What you will do – Down to the last line below, repeat the entries word for word and drop the pictures.

Source records –
######

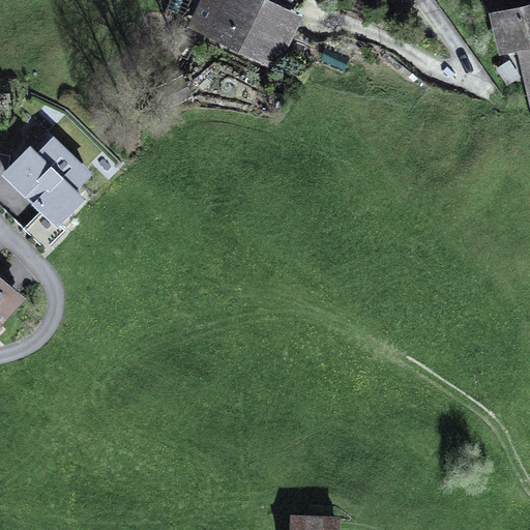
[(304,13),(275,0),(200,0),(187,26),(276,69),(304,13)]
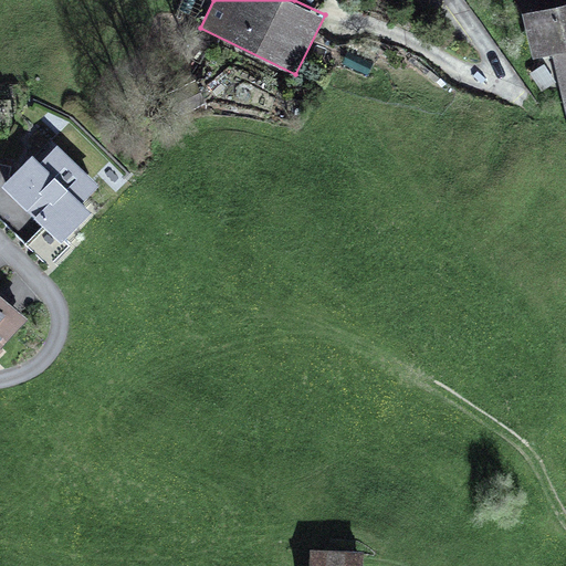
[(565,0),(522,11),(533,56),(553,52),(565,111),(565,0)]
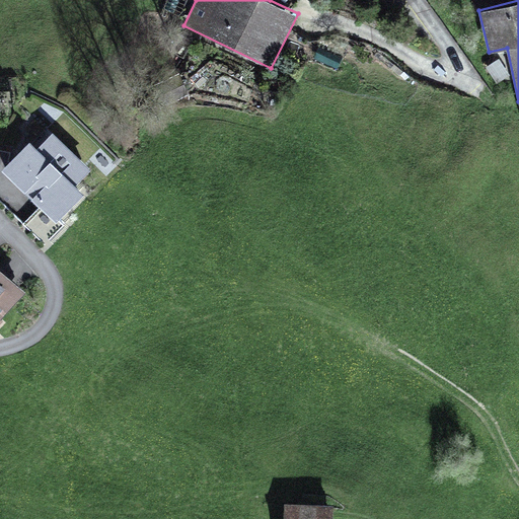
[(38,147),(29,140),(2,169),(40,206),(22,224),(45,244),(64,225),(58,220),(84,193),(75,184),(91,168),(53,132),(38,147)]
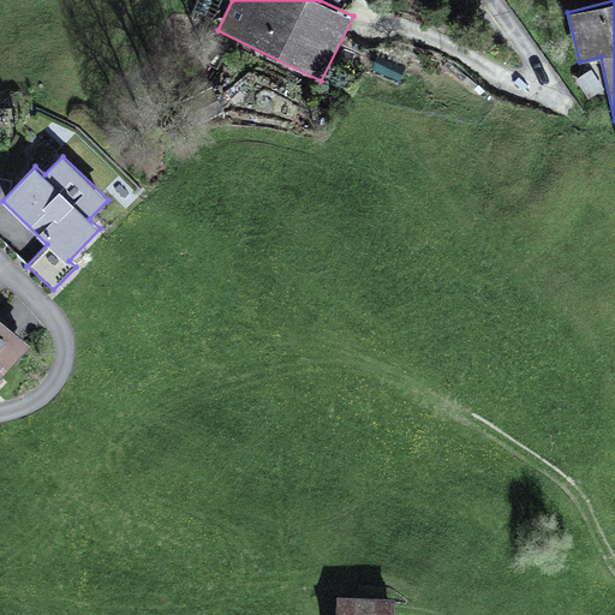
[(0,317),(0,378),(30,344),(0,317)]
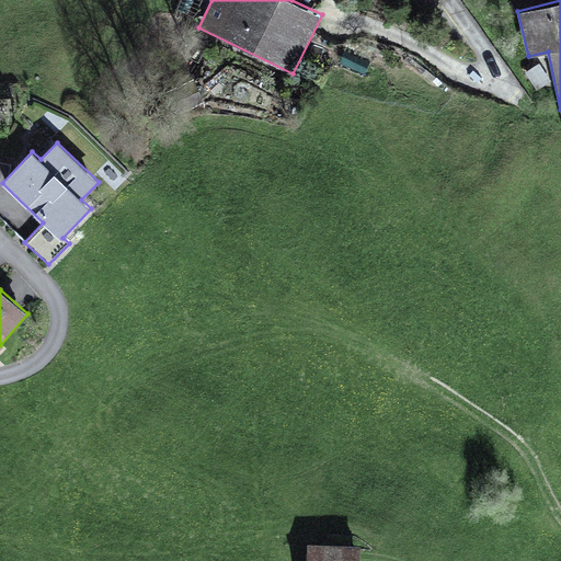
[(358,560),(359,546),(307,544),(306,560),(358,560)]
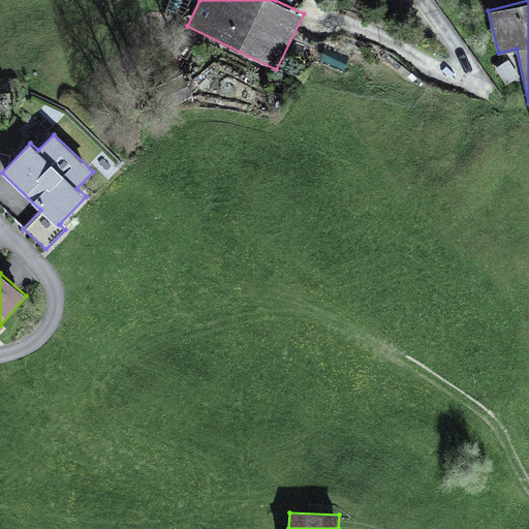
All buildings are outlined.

######

Exercise answer –
[(304,13),(275,0),(200,0),(187,26),(276,69),(304,13)]
[(565,0),(522,11),(533,56),(553,52),(565,111),(565,0)]
[(38,147),(29,140),(2,169),(40,206),(22,224),(45,244),(64,225),(58,220),(84,193),(75,184),(91,168),(53,132),(38,147)]
[(0,317),(0,378),(30,344),(0,317)]
[(358,560),(359,546),(307,544),(306,560),(358,560)]
All buildings are outlined.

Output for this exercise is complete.